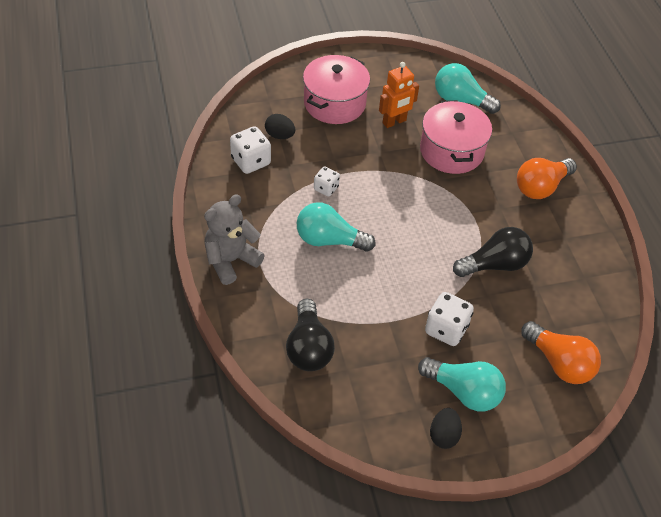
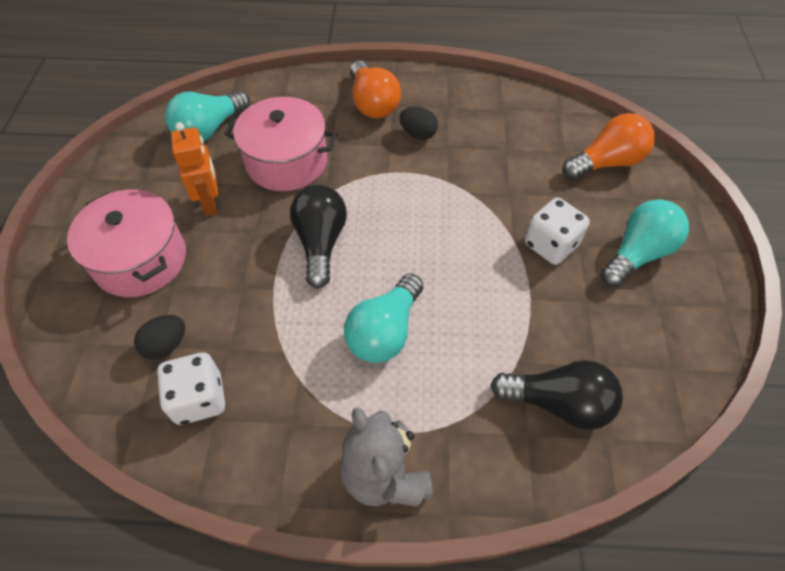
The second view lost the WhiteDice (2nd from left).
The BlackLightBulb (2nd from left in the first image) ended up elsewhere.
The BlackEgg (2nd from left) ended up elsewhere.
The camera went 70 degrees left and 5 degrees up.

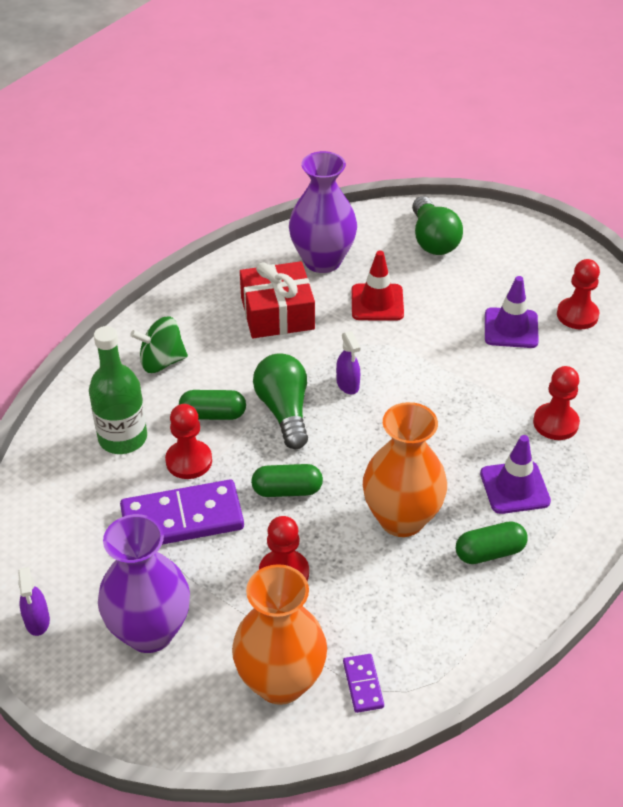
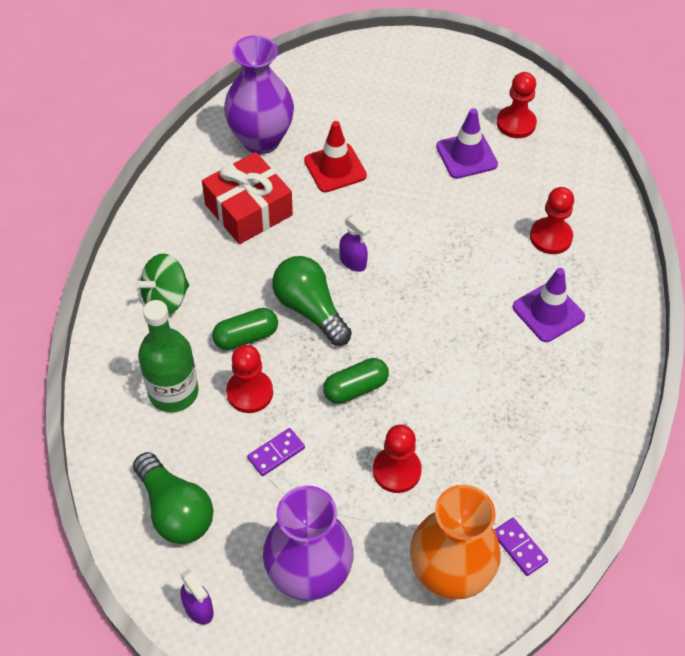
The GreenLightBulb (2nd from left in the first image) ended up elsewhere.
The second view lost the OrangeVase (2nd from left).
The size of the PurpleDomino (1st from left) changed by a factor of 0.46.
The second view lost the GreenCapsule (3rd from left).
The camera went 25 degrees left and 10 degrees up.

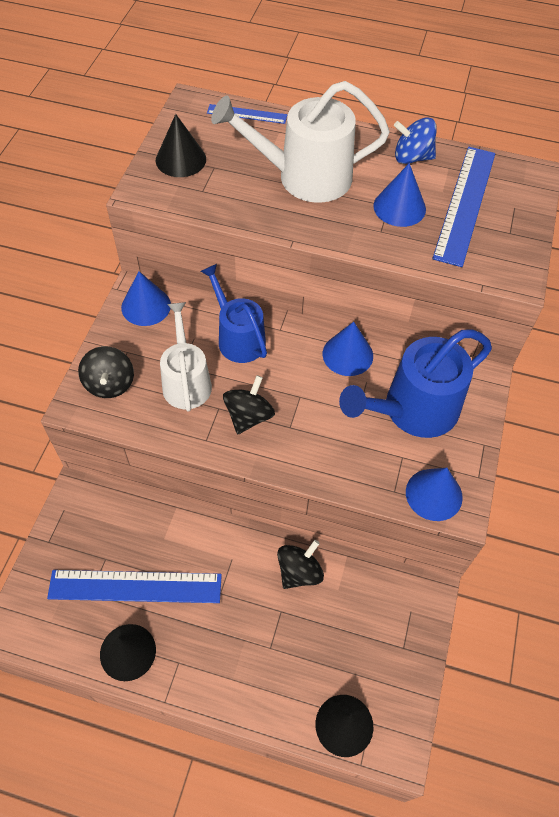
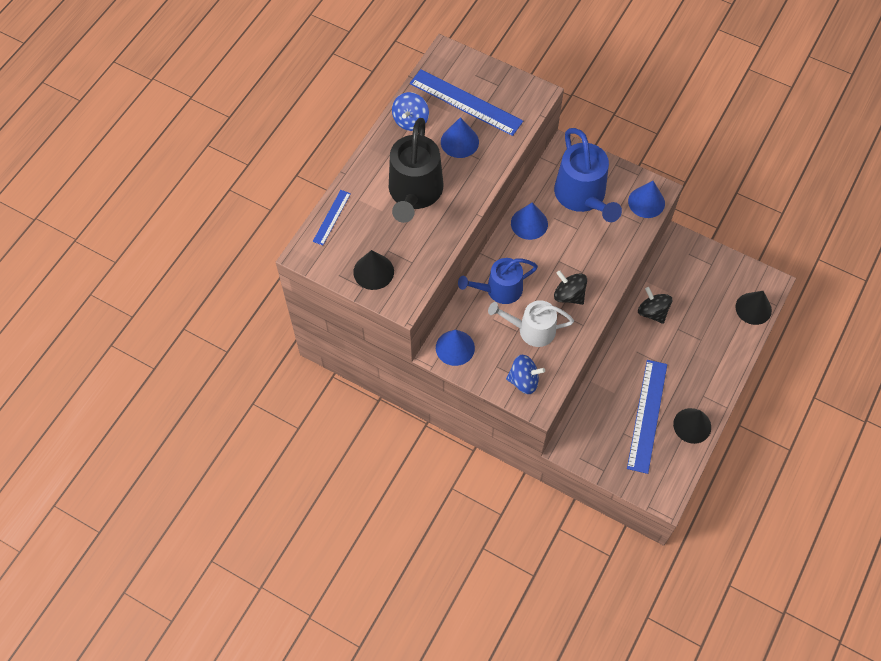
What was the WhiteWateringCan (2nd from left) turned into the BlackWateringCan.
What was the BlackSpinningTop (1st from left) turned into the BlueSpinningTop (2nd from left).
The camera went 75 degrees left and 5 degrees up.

§ Assignment: Word for word, restate the lines from the one containing "The BlackEgg (2nd" through the end of the entries. Do not include pictures.

§ Finished exercise:
The BlackEgg (2nd from left) ended up elsewhere.
The camera went 70 degrees left and 5 degrees up.

The GreenLightBulb (2nd from left in the first image) ended up elsewhere.
The second view lost the OrangeVase (2nd from left).
The size of the PurpleDomino (1st from left) changed by a factor of 0.46.
The second view lost the GreenCapsule (3rd from left).
The camera went 25 degrees left and 10 degrees up.

What was the WhiteWateringCan (2nd from left) turned into the BlackWateringCan.
What was the BlackSpinningTop (1st from left) turned into the BlueSpinningTop (2nd from left).
The camera went 75 degrees left and 5 degrees up.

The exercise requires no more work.